* **Given data**
——
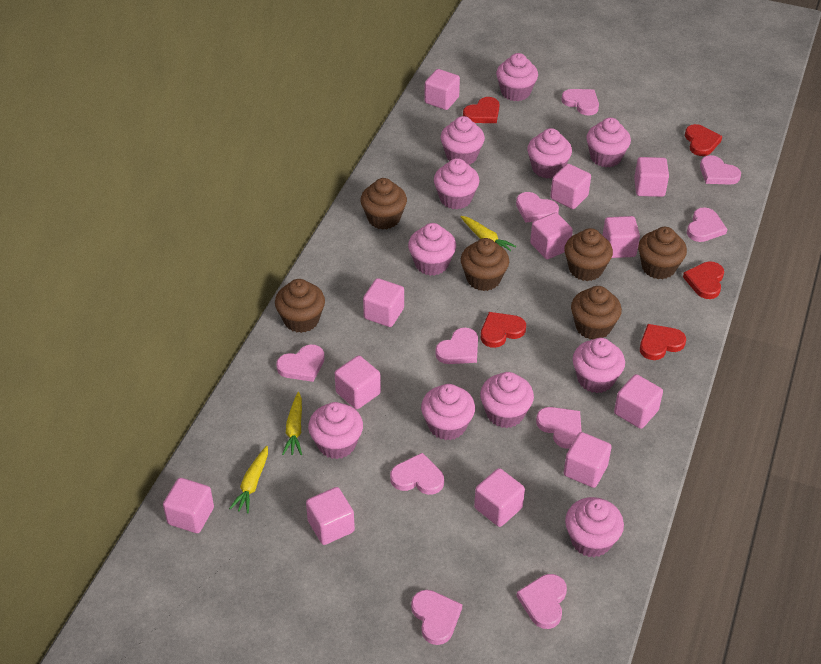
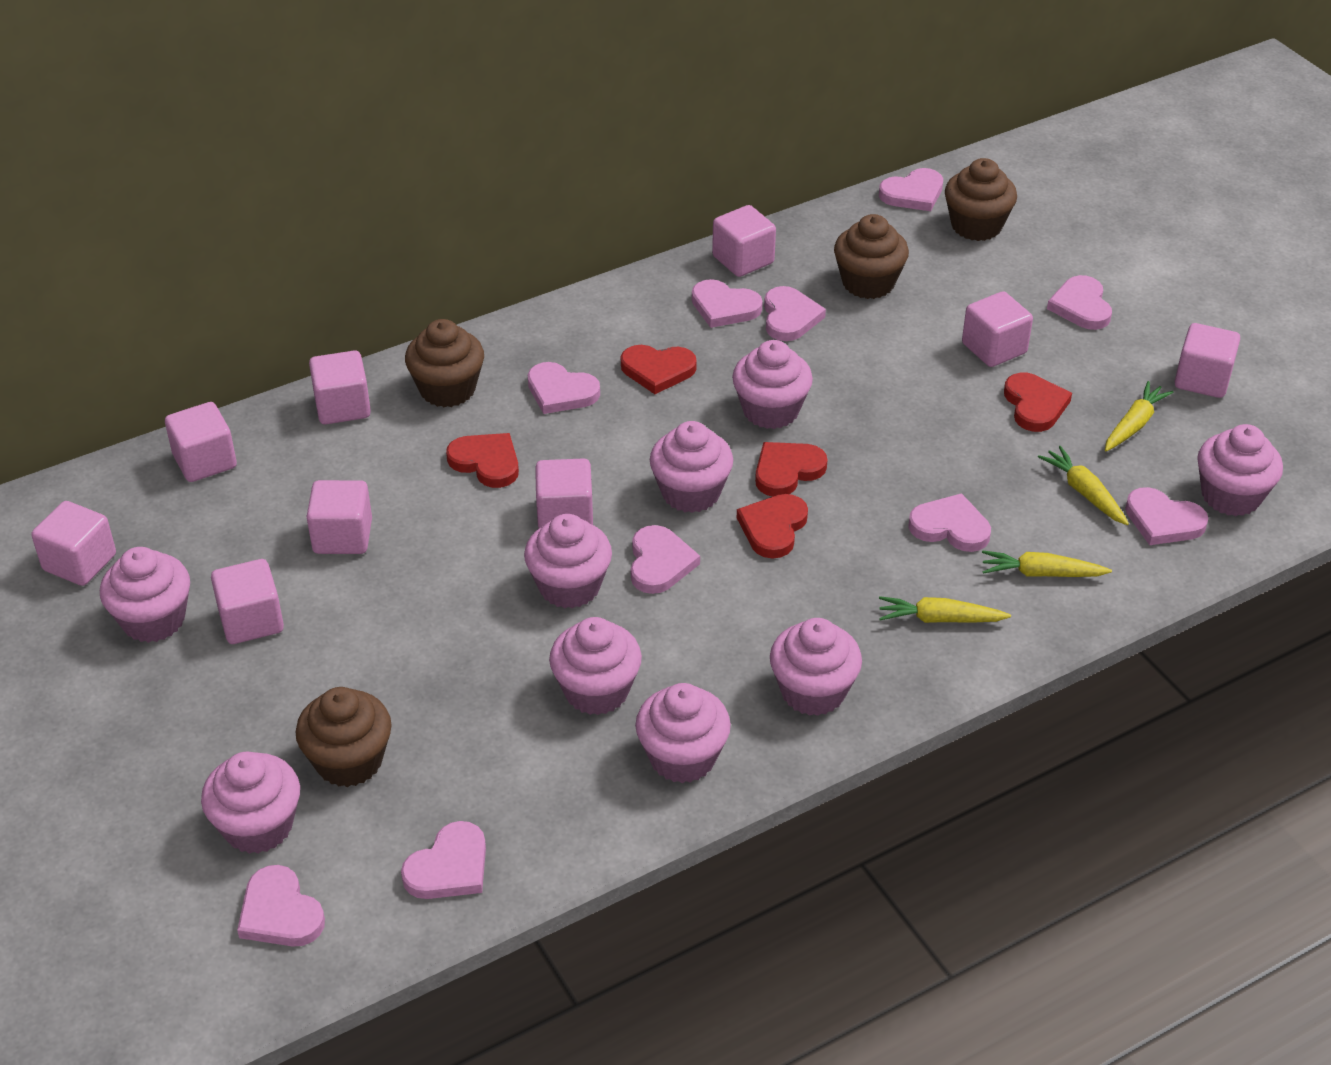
brown cupcake: 6 -> 4
pink cube: 12 -> 9
pink cupcake: 11 -> 9
yellow carrot: 3 -> 4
——
* **Task description**
Repeat the whole listing above word for word, but keep any picture out of it.

* **Output below**
brown cupcake: 6 -> 4
pink cube: 12 -> 9
pink cupcake: 11 -> 9
yellow carrot: 3 -> 4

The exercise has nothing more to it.